WHAT THIS TASK INVOLVES: Make an exact copy of the entries below, with all images left out.
[DATASET EXCERPTS Boundary: Start]
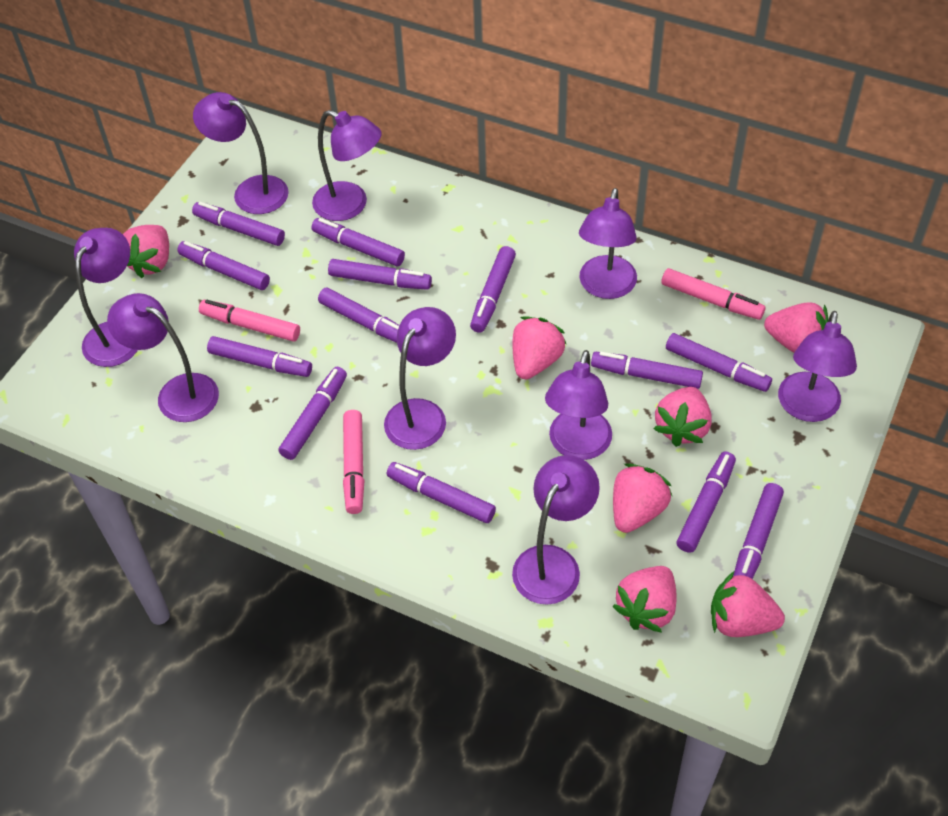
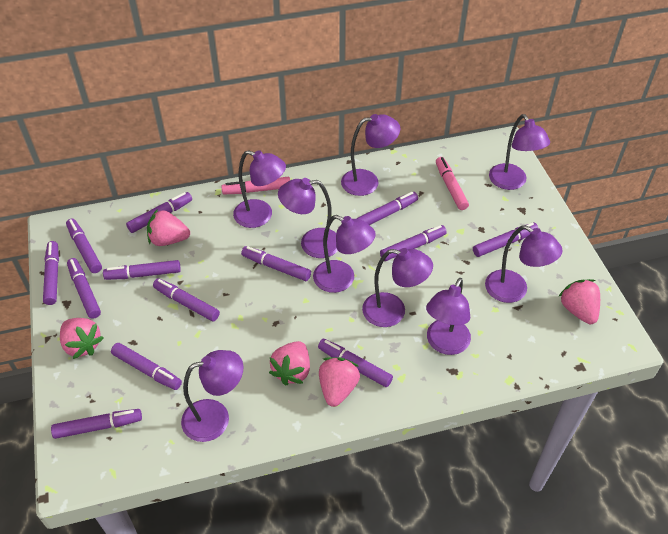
pink marker: 3 -> 2
pink strawberry: 7 -> 5

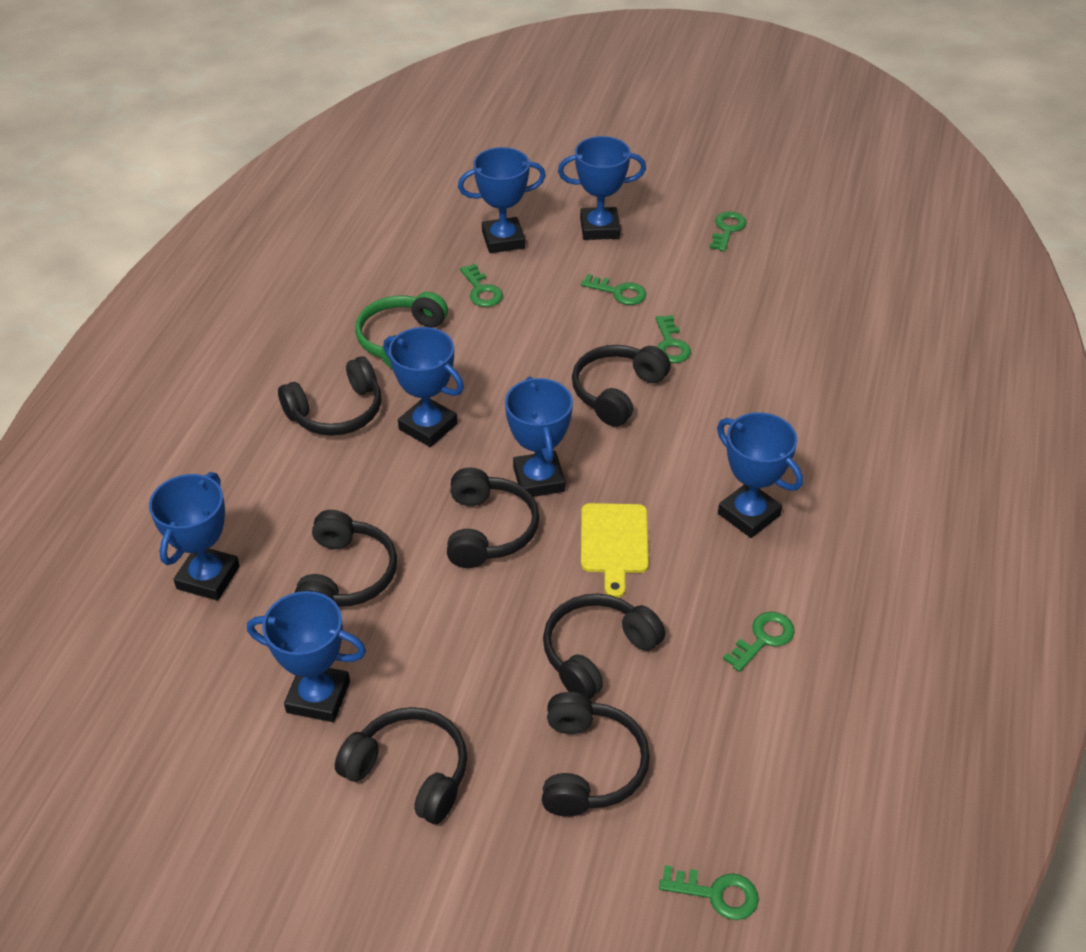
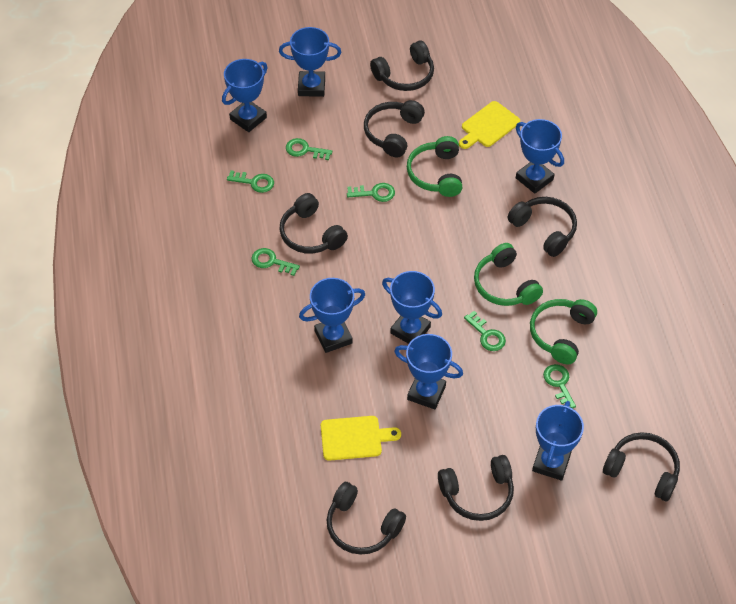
green headphones: 1 -> 3
yellow cutting board: 1 -> 2

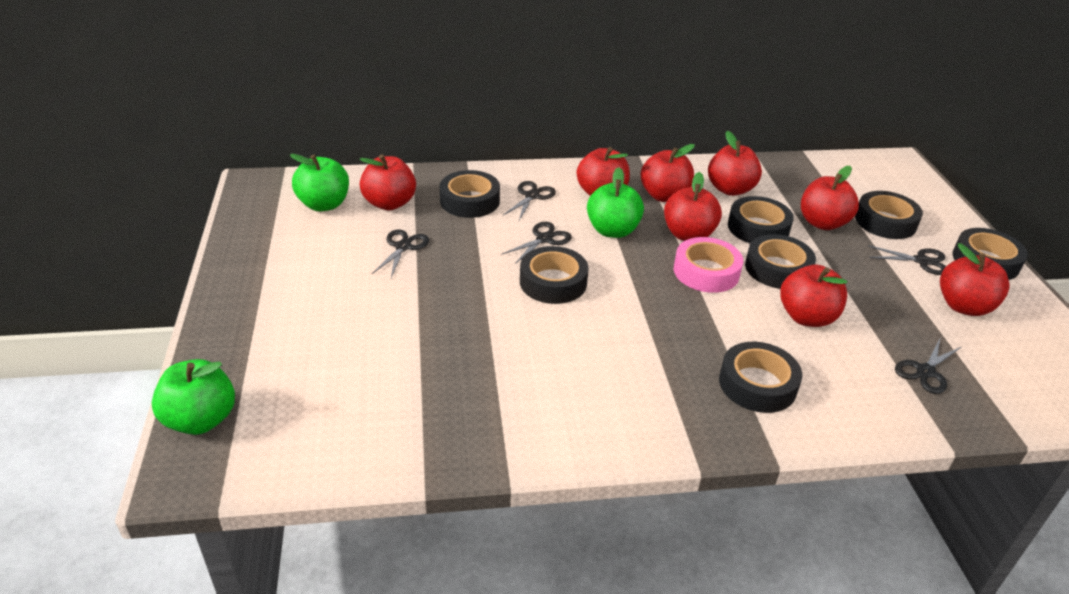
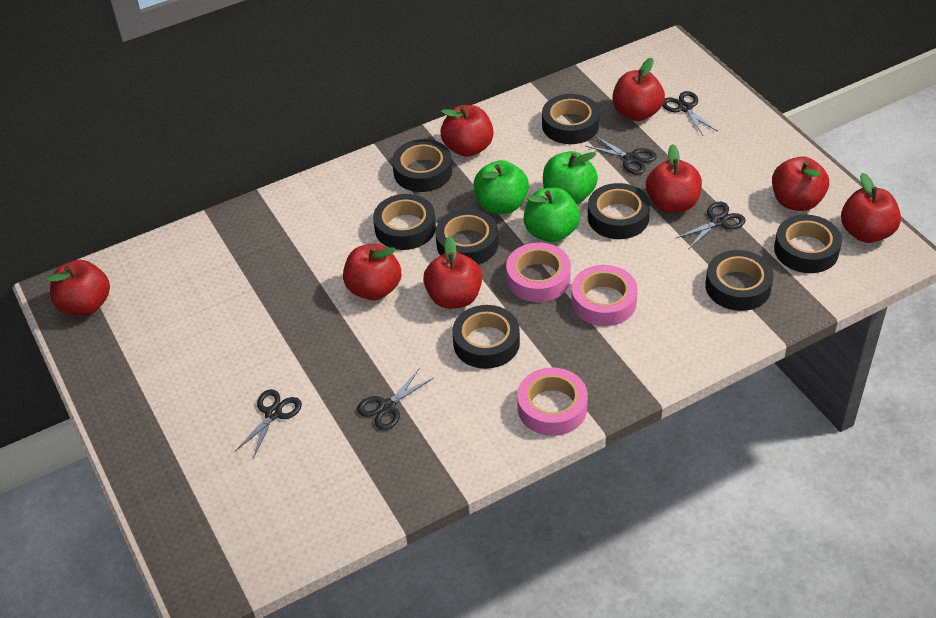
black tape: 7 -> 8
pink tape: 1 -> 3

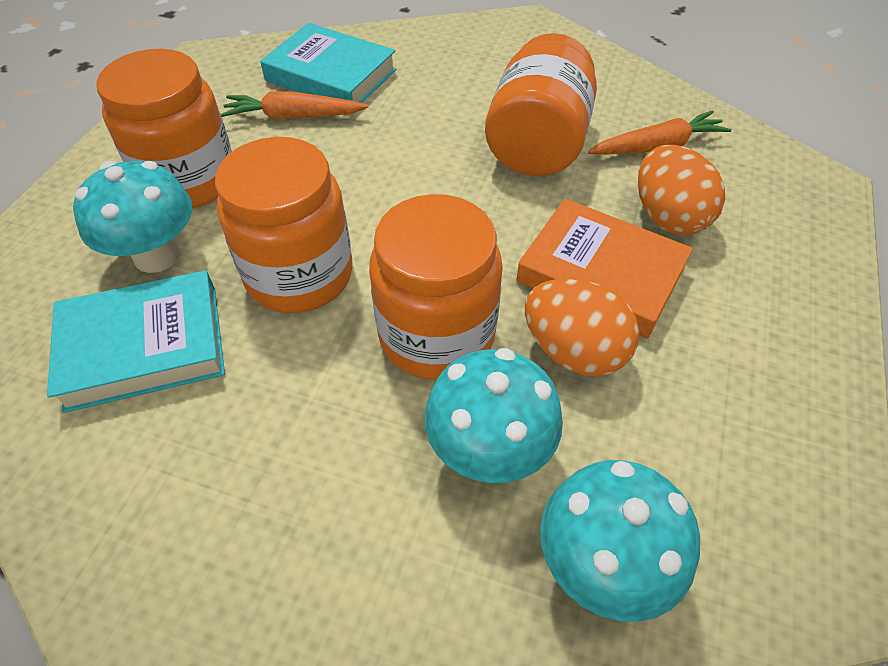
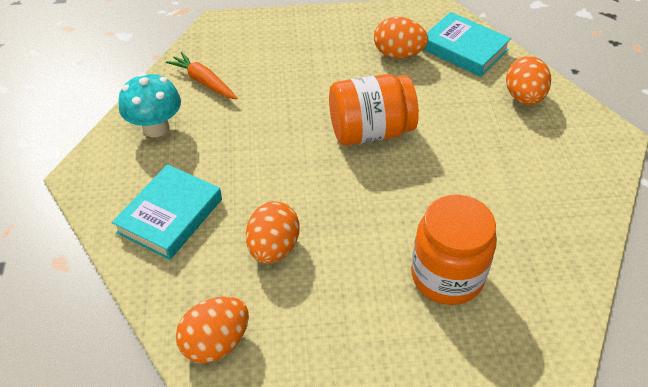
orange book: 1 -> 0
orange carrot: 2 -> 1
orange egg: 2 -> 4
orange jar: 4 -> 2
turquoise mushroom: 3 -> 1

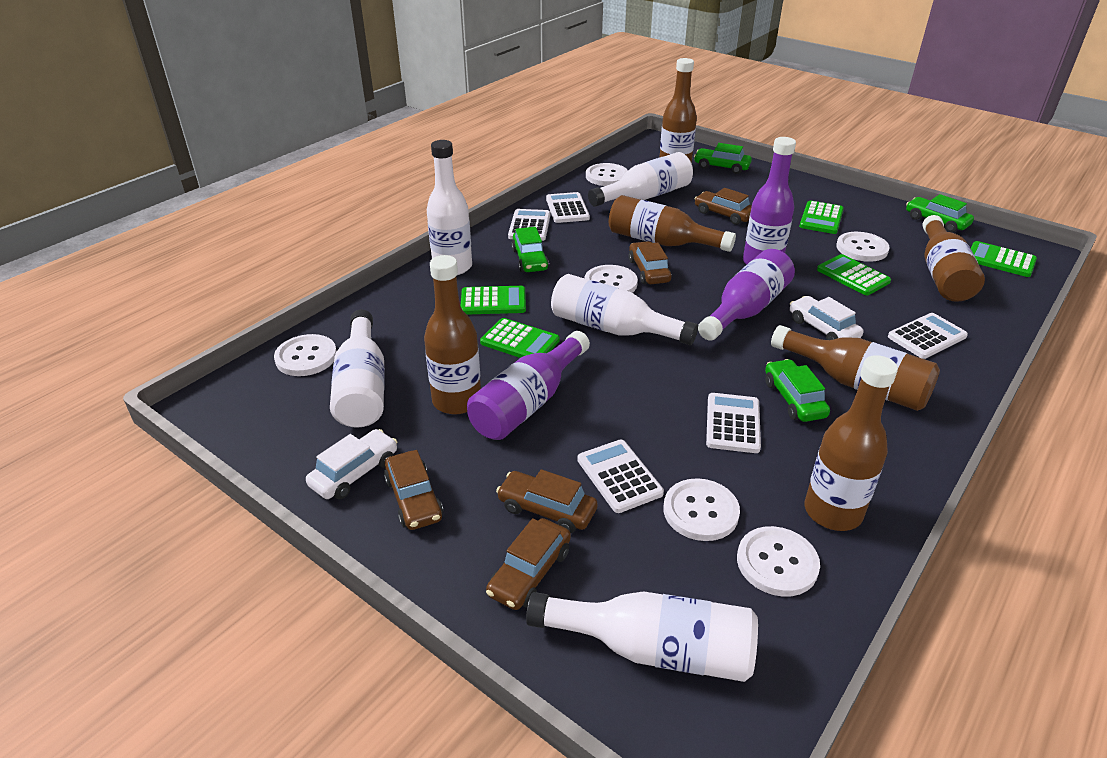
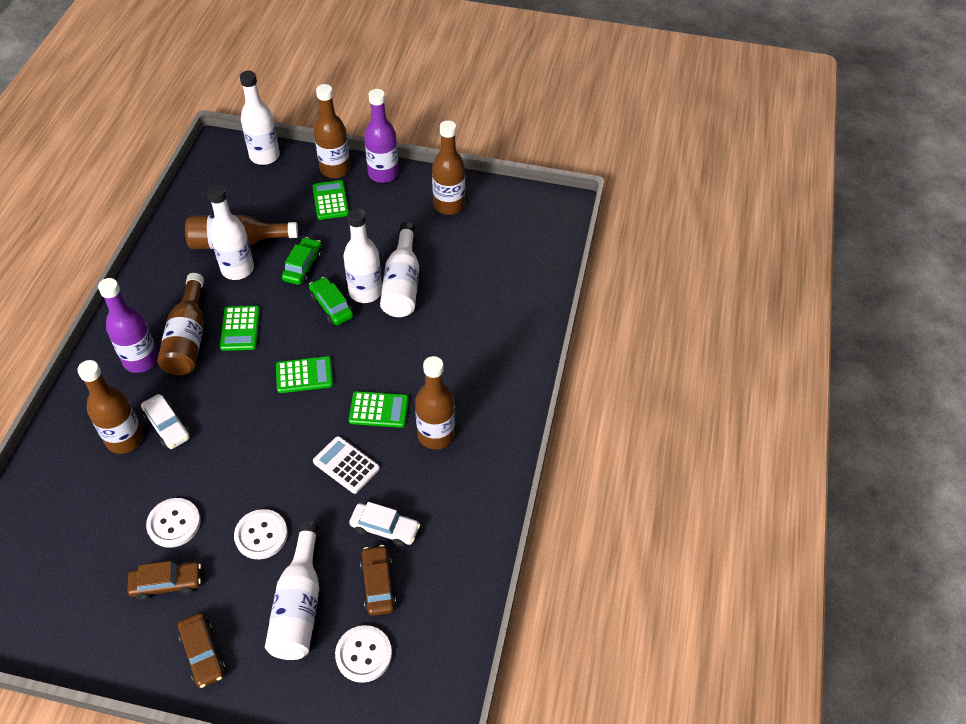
brown car: 5 -> 3
green calculator: 5 -> 4
green car: 4 -> 2
purple bottle: 3 -> 2
white button: 6 -> 3
white calculator: 5 -> 1

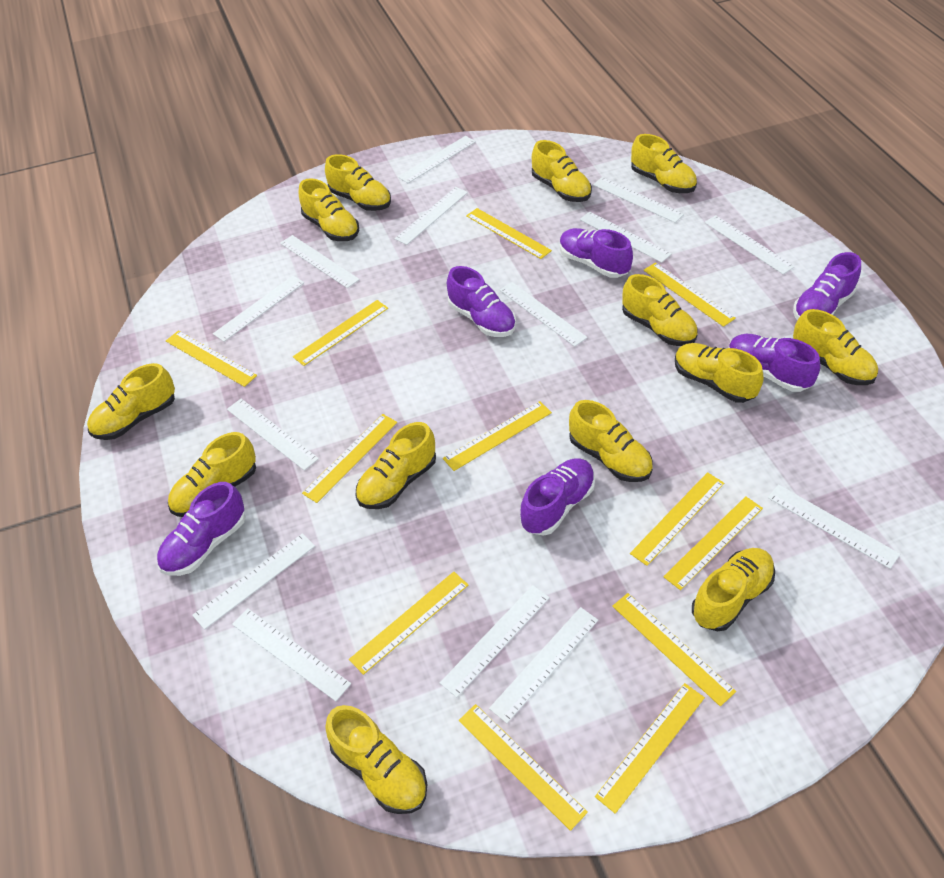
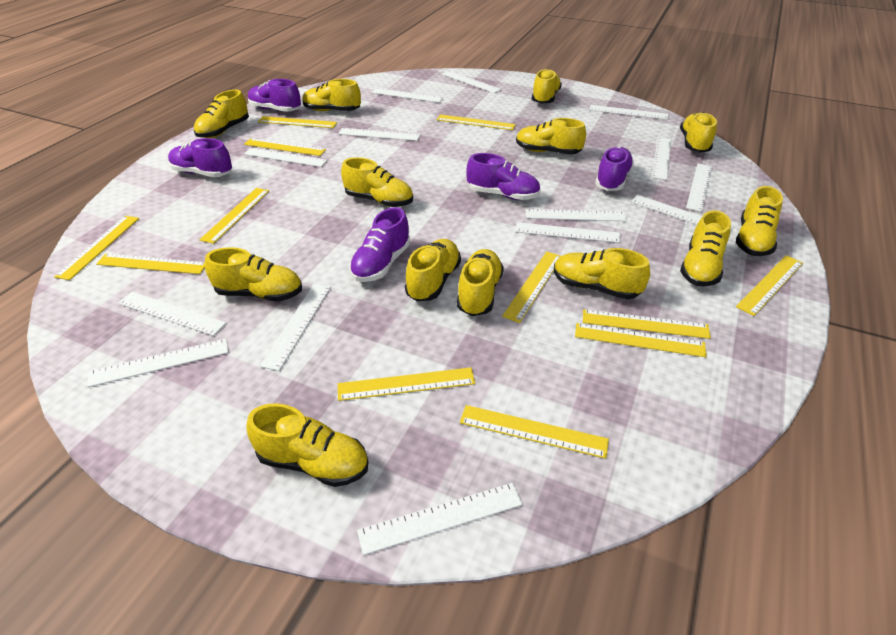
purple shoe: 6 -> 5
[DATASET EXCERPTS Boundary: End]
COMPLETED TASK:
pink marker: 3 -> 2
pink strawberry: 7 -> 5

green headphones: 1 -> 3
yellow cutting board: 1 -> 2

black tape: 7 -> 8
pink tape: 1 -> 3

orange book: 1 -> 0
orange carrot: 2 -> 1
orange egg: 2 -> 4
orange jar: 4 -> 2
turquoise mushroom: 3 -> 1

brown car: 5 -> 3
green calculator: 5 -> 4
green car: 4 -> 2
purple bottle: 3 -> 2
white button: 6 -> 3
white calculator: 5 -> 1

purple shoe: 6 -> 5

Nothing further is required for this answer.